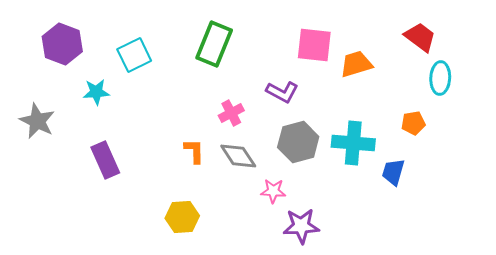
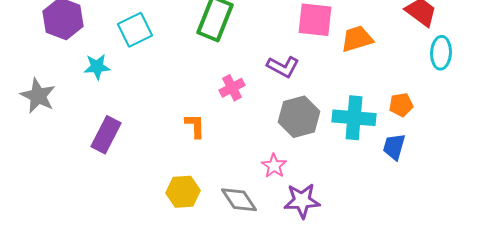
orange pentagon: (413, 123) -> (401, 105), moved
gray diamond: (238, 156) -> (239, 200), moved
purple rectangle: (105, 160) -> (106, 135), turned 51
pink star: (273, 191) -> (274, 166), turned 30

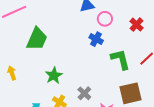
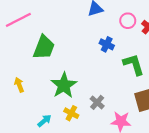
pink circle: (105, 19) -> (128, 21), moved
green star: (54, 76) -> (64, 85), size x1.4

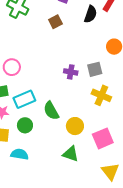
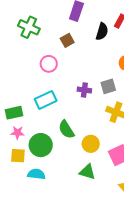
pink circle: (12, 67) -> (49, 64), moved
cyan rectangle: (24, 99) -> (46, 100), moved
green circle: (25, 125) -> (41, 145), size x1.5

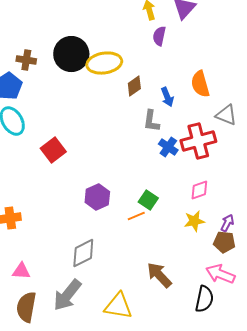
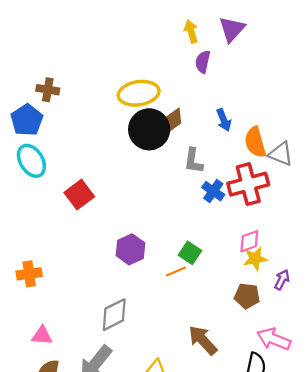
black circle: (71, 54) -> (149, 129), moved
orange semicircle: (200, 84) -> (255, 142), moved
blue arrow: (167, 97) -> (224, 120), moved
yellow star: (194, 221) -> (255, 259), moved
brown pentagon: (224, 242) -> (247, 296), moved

--

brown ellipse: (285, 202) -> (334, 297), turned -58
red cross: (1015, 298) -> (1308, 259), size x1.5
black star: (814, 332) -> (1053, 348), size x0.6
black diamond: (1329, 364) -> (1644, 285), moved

* [TASK DIRECTIONS] Give back exactly the lines above that run from the one with "orange pentagon: (413, 123)" to the one with "brown pentagon: (224, 242)", including both, with the pictures left out.

* [RESULT]
orange pentagon: (413, 123) -> (401, 105), moved
gray diamond: (238, 156) -> (239, 200), moved
purple rectangle: (105, 160) -> (106, 135), turned 51
pink star: (273, 191) -> (274, 166), turned 30

pink circle: (105, 19) -> (128, 21), moved
green star: (54, 76) -> (64, 85), size x1.4

pink circle: (12, 67) -> (49, 64), moved
cyan rectangle: (24, 99) -> (46, 100), moved
green circle: (25, 125) -> (41, 145), size x1.5

black circle: (71, 54) -> (149, 129), moved
orange semicircle: (200, 84) -> (255, 142), moved
blue arrow: (167, 97) -> (224, 120), moved
yellow star: (194, 221) -> (255, 259), moved
brown pentagon: (224, 242) -> (247, 296), moved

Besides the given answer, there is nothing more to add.